REQUIREMENT → Within the entries below, the lines from the one with "CN1 pin 1: W17 -> GND" through the one with "U4: XOR 74HC86" are to be set down exactly, both ends kept.

SUPPLIED DATA →
* * * *
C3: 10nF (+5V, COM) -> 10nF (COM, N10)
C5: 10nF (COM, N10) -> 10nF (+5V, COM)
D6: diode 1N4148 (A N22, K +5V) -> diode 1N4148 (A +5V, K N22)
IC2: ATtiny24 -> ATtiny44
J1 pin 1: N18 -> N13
* * * *
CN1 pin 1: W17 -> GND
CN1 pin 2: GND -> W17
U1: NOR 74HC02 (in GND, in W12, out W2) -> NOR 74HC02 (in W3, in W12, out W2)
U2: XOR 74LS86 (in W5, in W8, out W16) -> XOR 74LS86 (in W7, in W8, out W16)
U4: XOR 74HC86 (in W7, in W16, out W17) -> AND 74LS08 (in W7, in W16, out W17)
* * * *
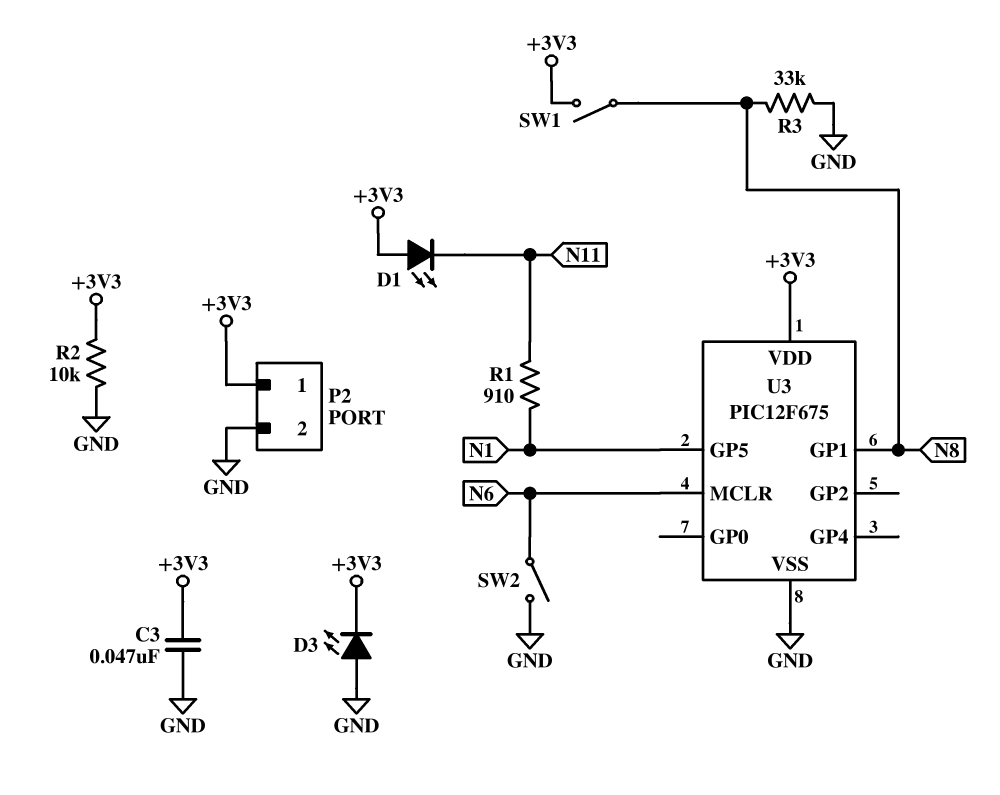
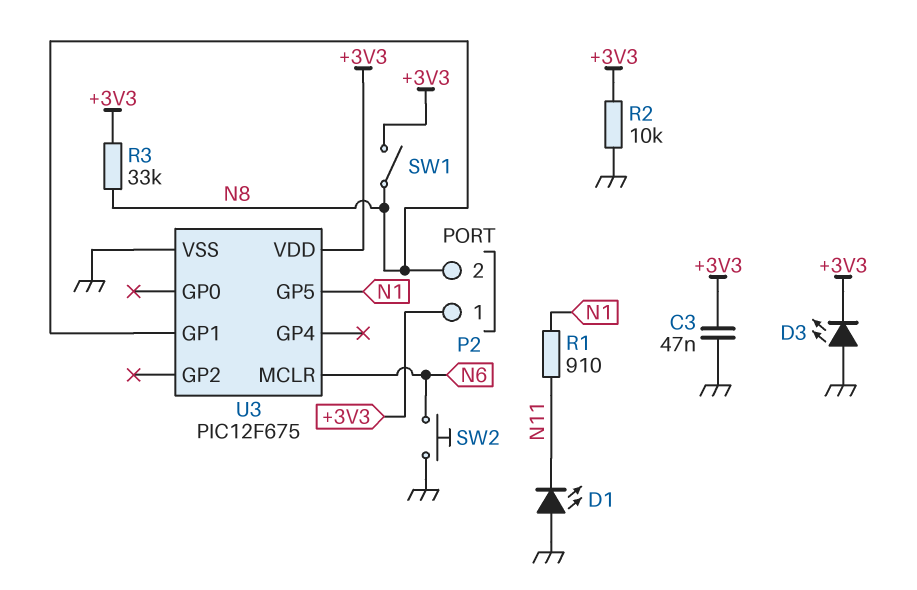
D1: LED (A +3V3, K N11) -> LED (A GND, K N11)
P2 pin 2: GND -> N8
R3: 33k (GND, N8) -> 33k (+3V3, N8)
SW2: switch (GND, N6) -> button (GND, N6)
* * * *
RESULT OF THIS TASK →
CN1 pin 1: W17 -> GND
CN1 pin 2: GND -> W17
U1: NOR 74HC02 (in GND, in W12, out W2) -> NOR 74HC02 (in W3, in W12, out W2)
U2: XOR 74LS86 (in W5, in W8, out W16) -> XOR 74LS86 (in W7, in W8, out W16)
U4: XOR 74HC86 (in W7, in W16, out W17) -> AND 74LS08 (in W7, in W16, out W17)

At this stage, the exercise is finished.